What the task asks
Note each line of the listing that contains the string "resized", and copy it.

Entries supplied
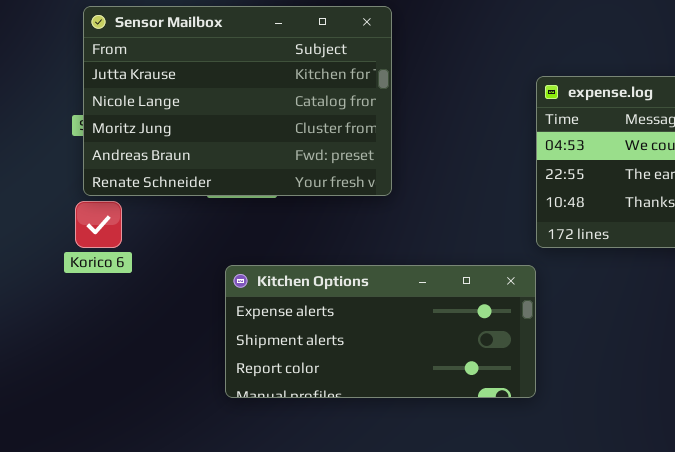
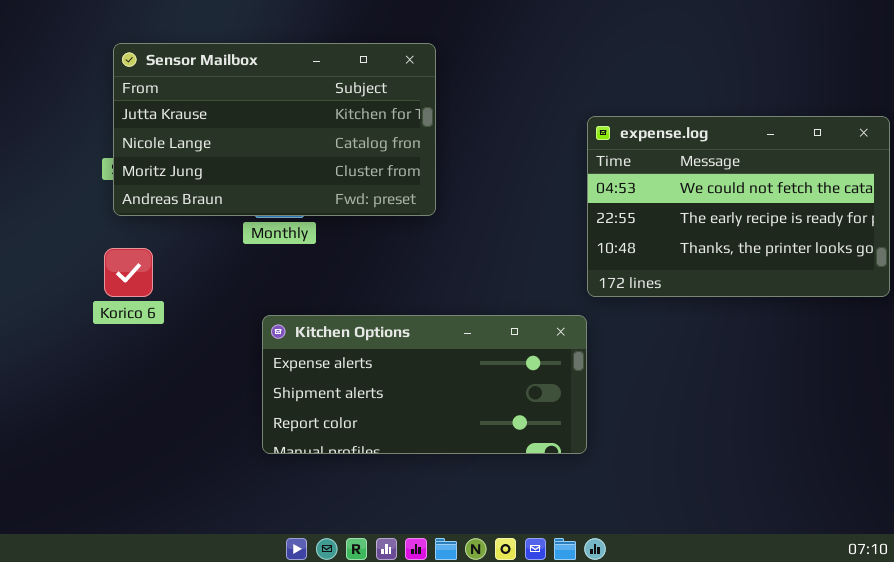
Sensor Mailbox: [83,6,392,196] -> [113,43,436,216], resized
...
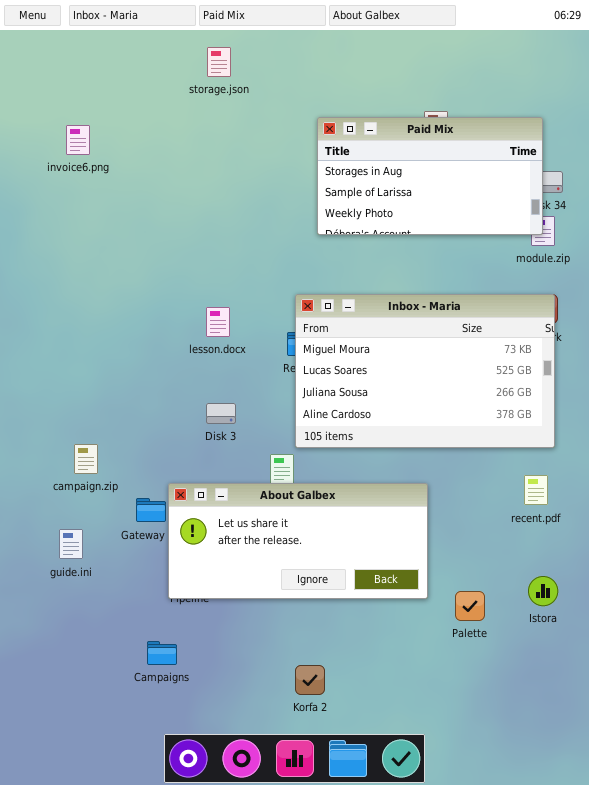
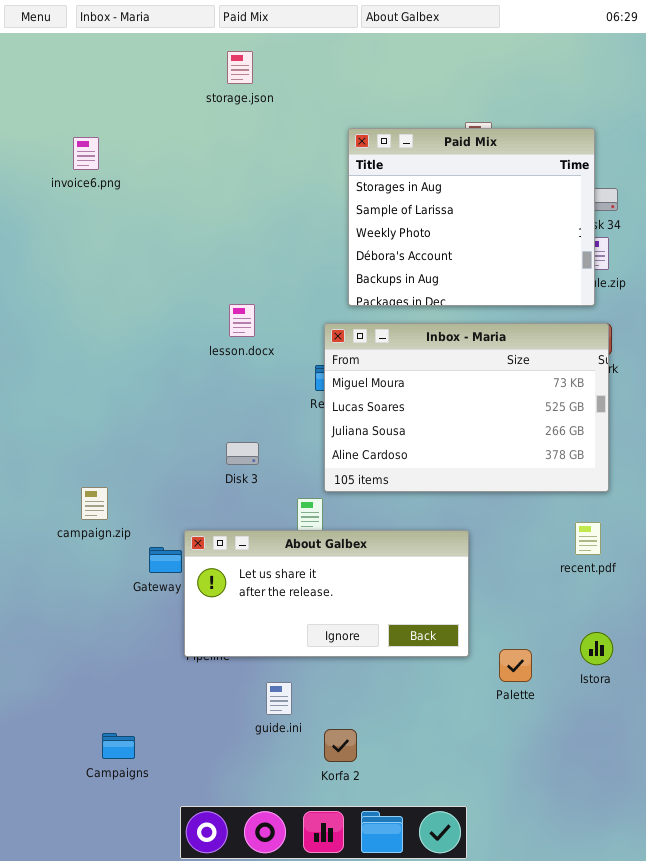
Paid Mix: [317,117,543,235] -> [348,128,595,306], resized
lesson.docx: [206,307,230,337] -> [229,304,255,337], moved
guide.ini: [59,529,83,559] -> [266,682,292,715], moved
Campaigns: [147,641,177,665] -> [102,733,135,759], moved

Exercise result
Sensor Mailbox: [83,6,392,196] -> [113,43,436,216], resized
Paid Mix: [317,117,543,235] -> [348,128,595,306], resized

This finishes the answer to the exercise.